##### GIVEN RECORDS
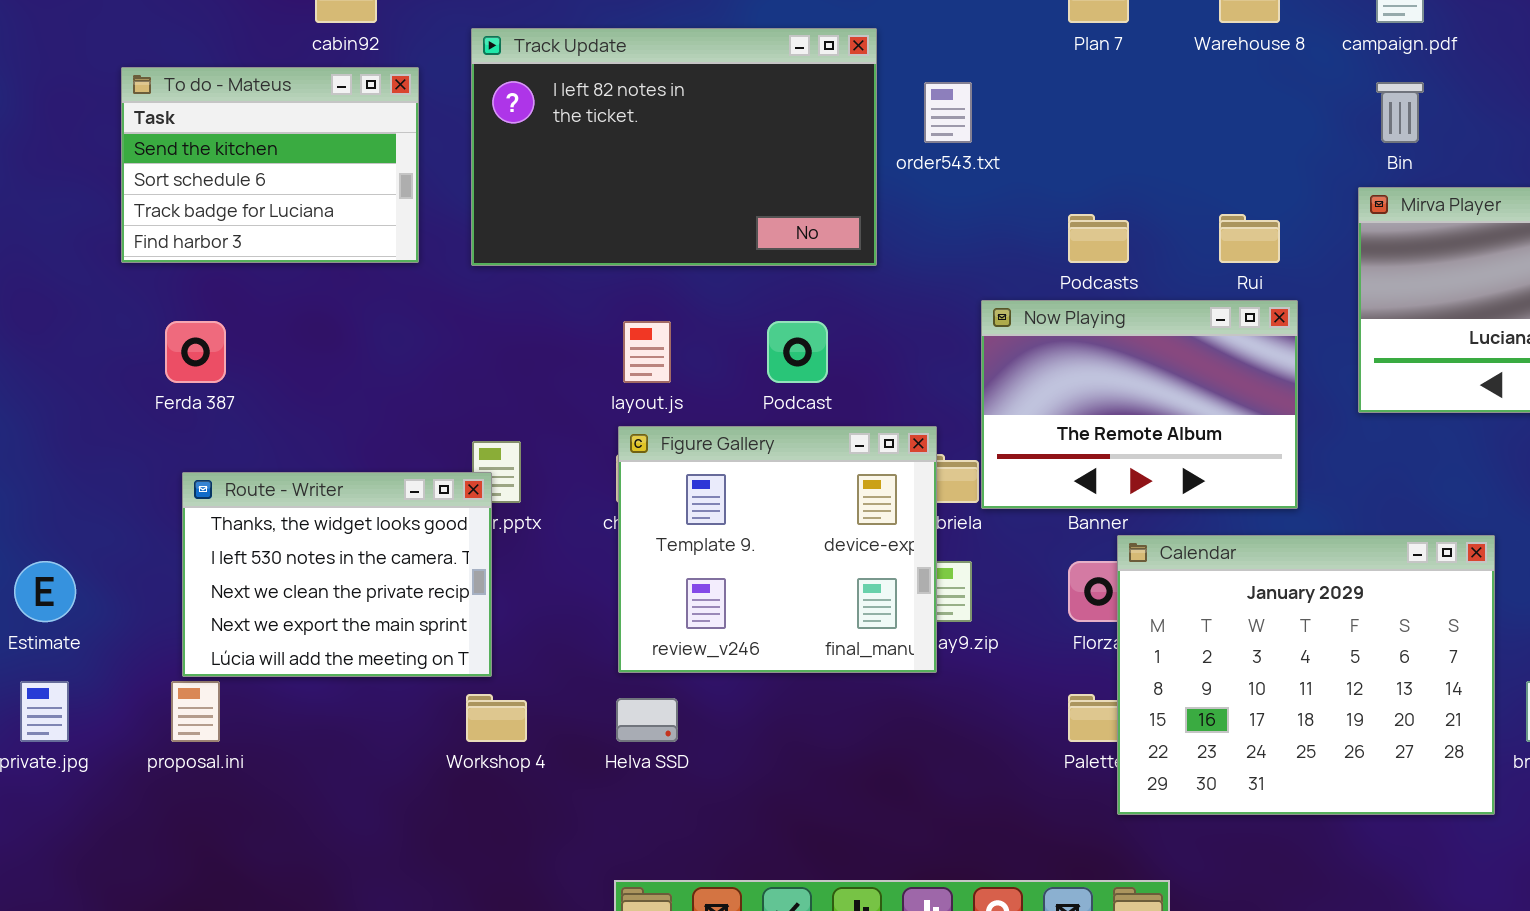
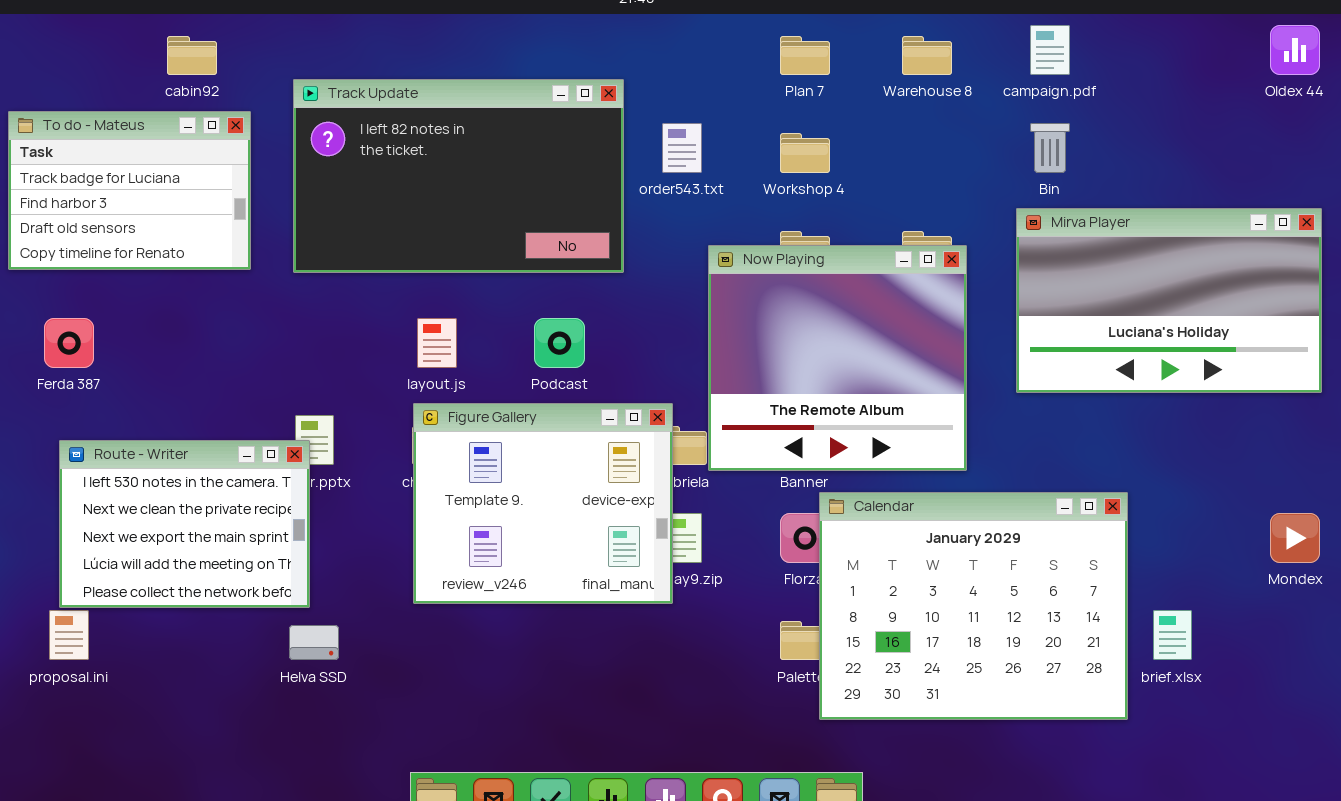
To do - Mateus: [121,67,419,263] -> [8,111,251,270], scrolled down 2 rows
Now Playing: [981,300,1298,509] -> [708,245,967,471], resized
Route - Writer: [182,472,492,677] -> [59,440,310,608], scrolled down 1 row
Workshop 4: [466,694,527,742] -> [780,133,830,173], moved
Helva SSD: [616,698,678,742] -> [289,625,339,660], moved

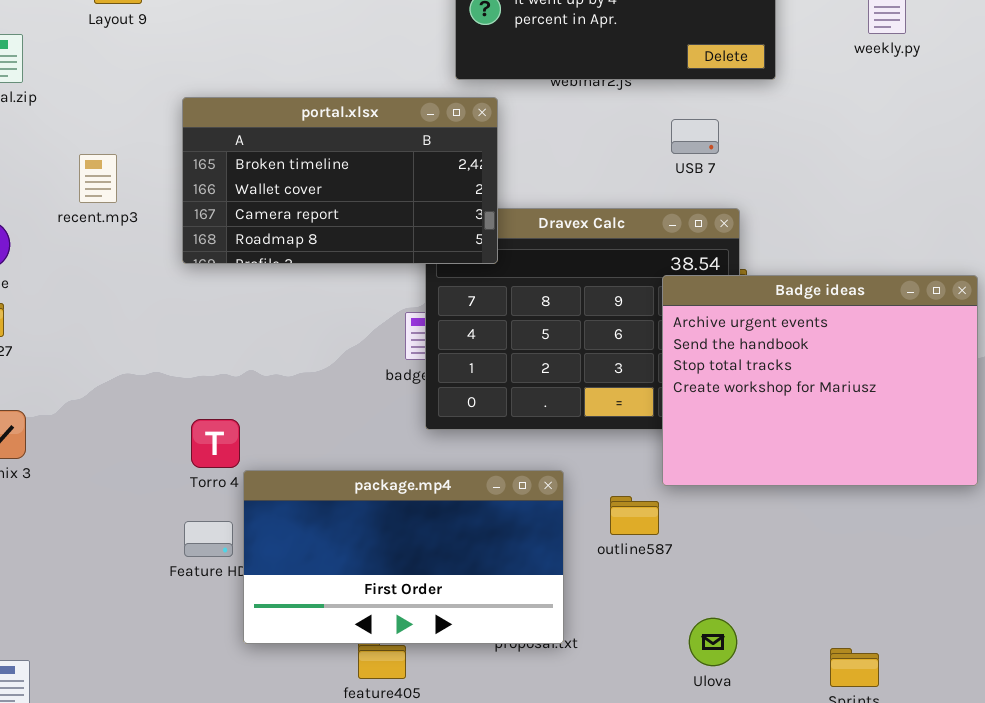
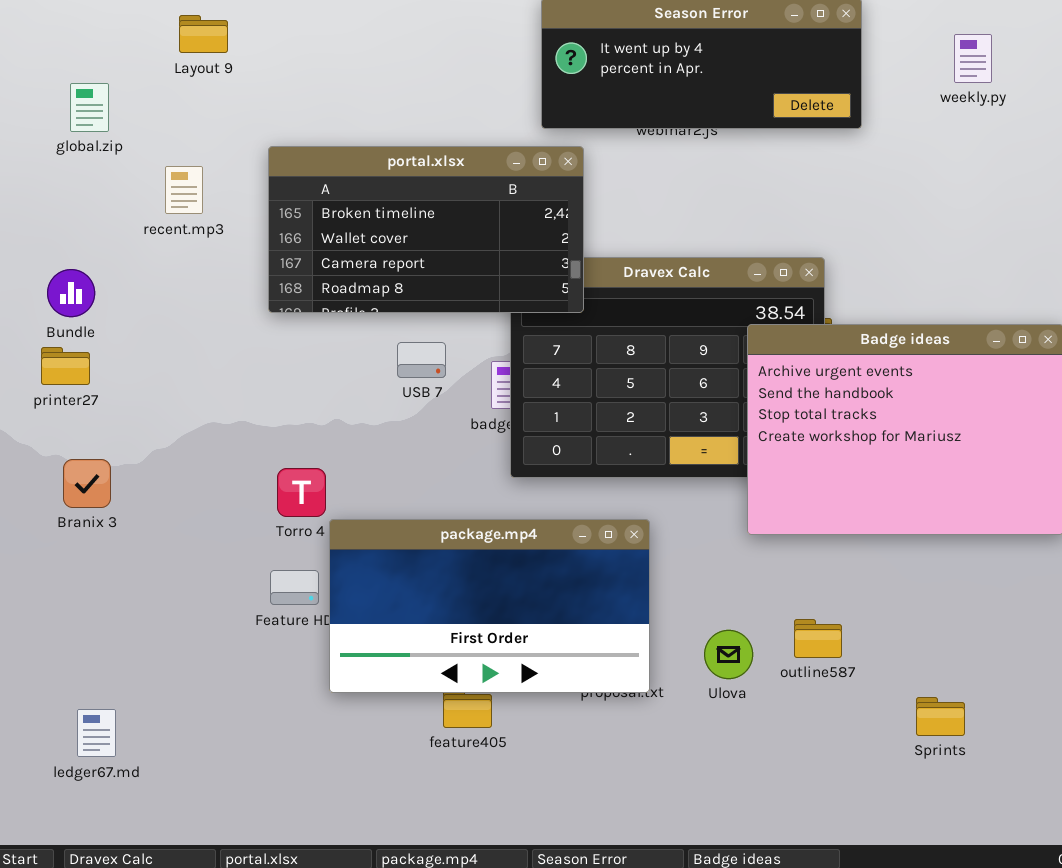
USB 7: [671,119,719,154] -> [397,342,446,378], moved
recent.mp3: [79,154,117,203] -> [165,166,203,214], moved
outline587: [610,496,659,535] -> [794,619,842,658], moved
Ulova: [689,618,737,666] -> [704,630,753,679], moved

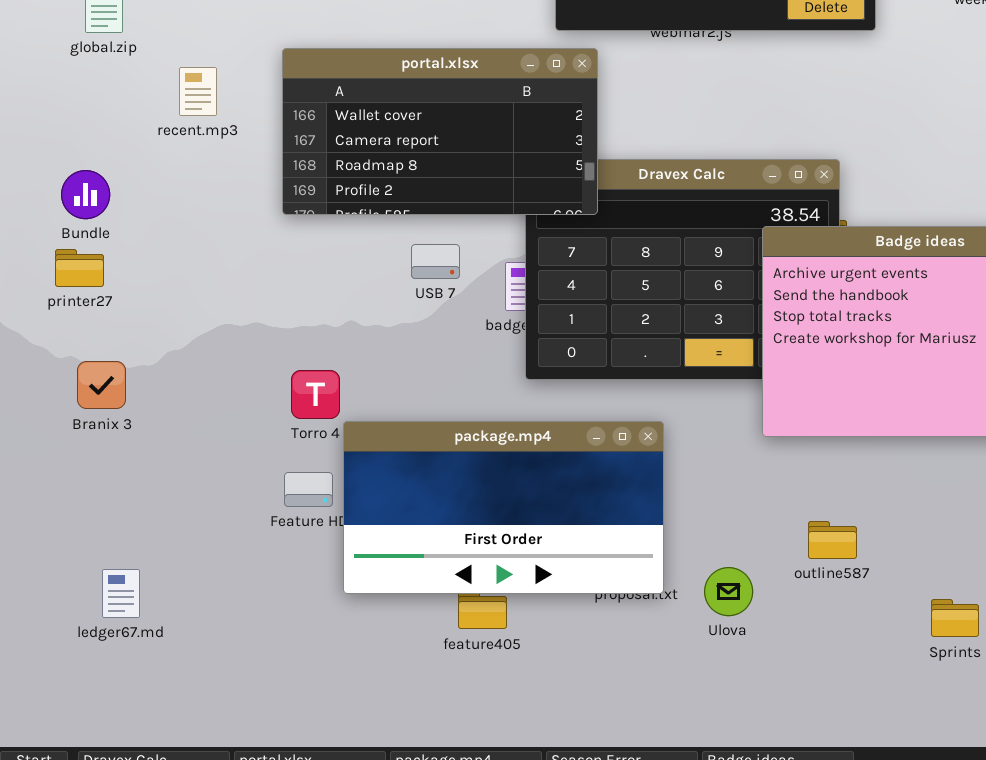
portal.xlsx: [268,146,584,313] -> [282,48,598,215], scrolled down 1 row
Ulova: [704,630,753,679] -> [704,567,753,616], moved
ledger67.md: [77,709,116,757] -> [102,569,140,618], moved

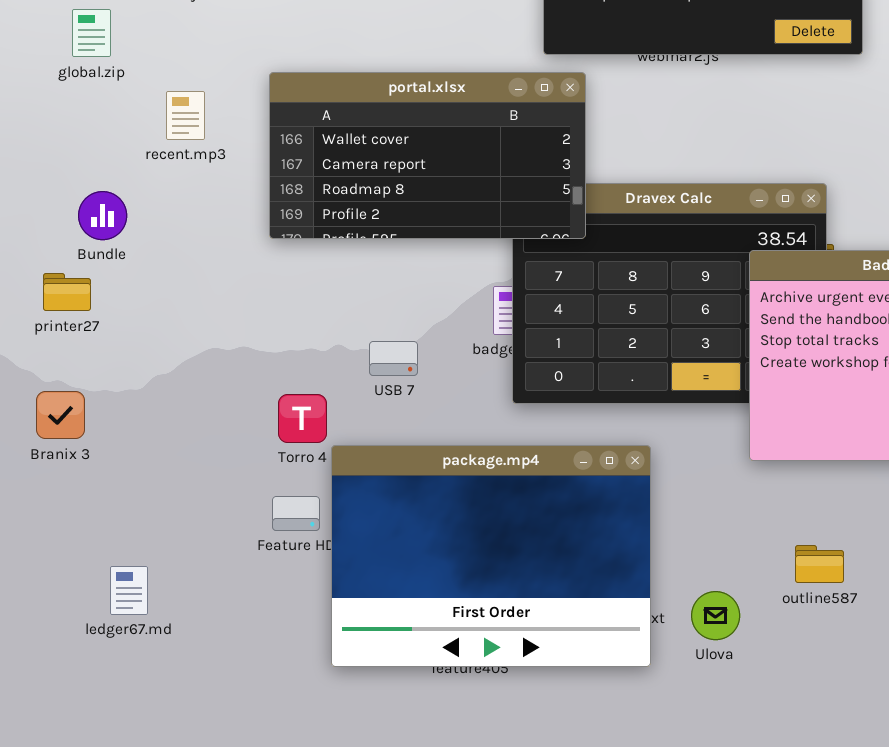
Bundle: [61,170,110,219] -> [78,191,127,240], moved
USB 7: [411,244,460,279] -> [369,341,418,376], moved
Branix 3: [77,361,126,409] -> [36,391,85,439], moved
package.mp4: [343,421,664,594] -> [331,445,651,667], resized
ledger67.md: [102,569,140,618] -> [110,566,148,615], moved

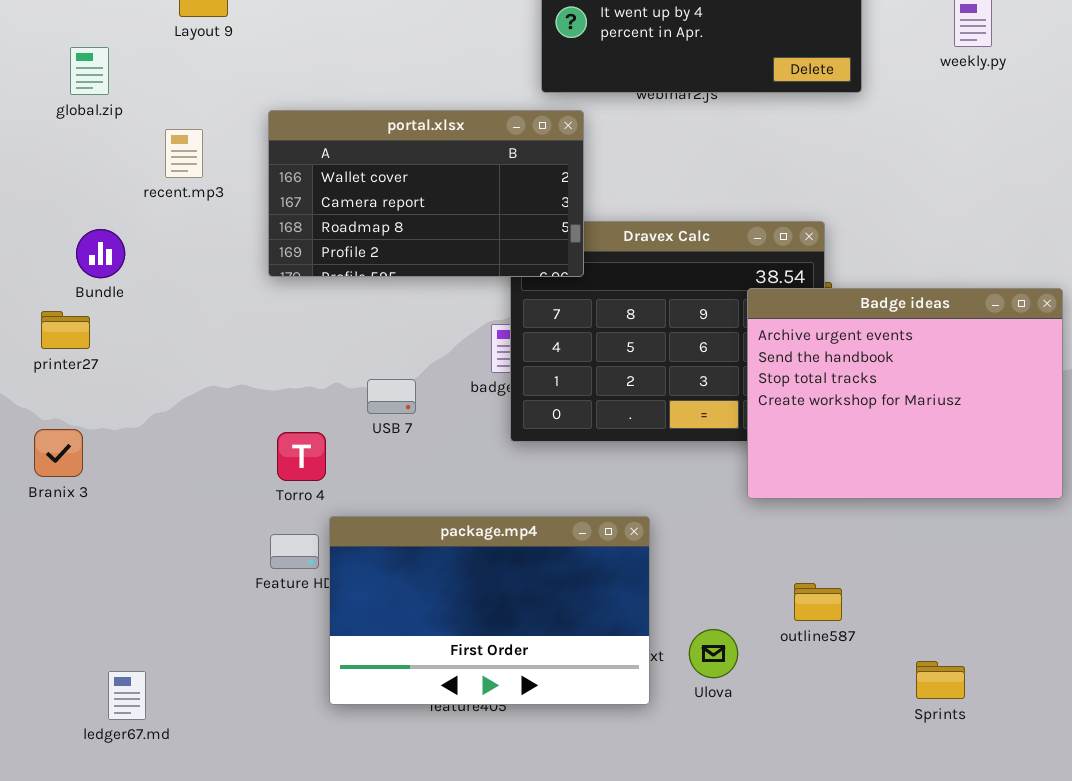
package.mp4: [331,445,651,667] -> [329,516,650,705], resized
ledger67.md: [110,566,148,615] -> [108,671,146,720], moved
##########
Reproduce, word for word, everything in the listing above from the line containing "ledger67.md: [77,709,116,757] ->" down to the line containing "package.mp4: [331,445,651,667] ->", both of them included. No pictures.

◆ RESULT FOR THIS EXERCISE
ledger67.md: [77,709,116,757] -> [102,569,140,618], moved

Bundle: [61,170,110,219] -> [78,191,127,240], moved
USB 7: [411,244,460,279] -> [369,341,418,376], moved
Branix 3: [77,361,126,409] -> [36,391,85,439], moved
package.mp4: [343,421,664,594] -> [331,445,651,667], resized
ledger67.md: [102,569,140,618] -> [110,566,148,615], moved

package.mp4: [331,445,651,667] -> [329,516,650,705], resized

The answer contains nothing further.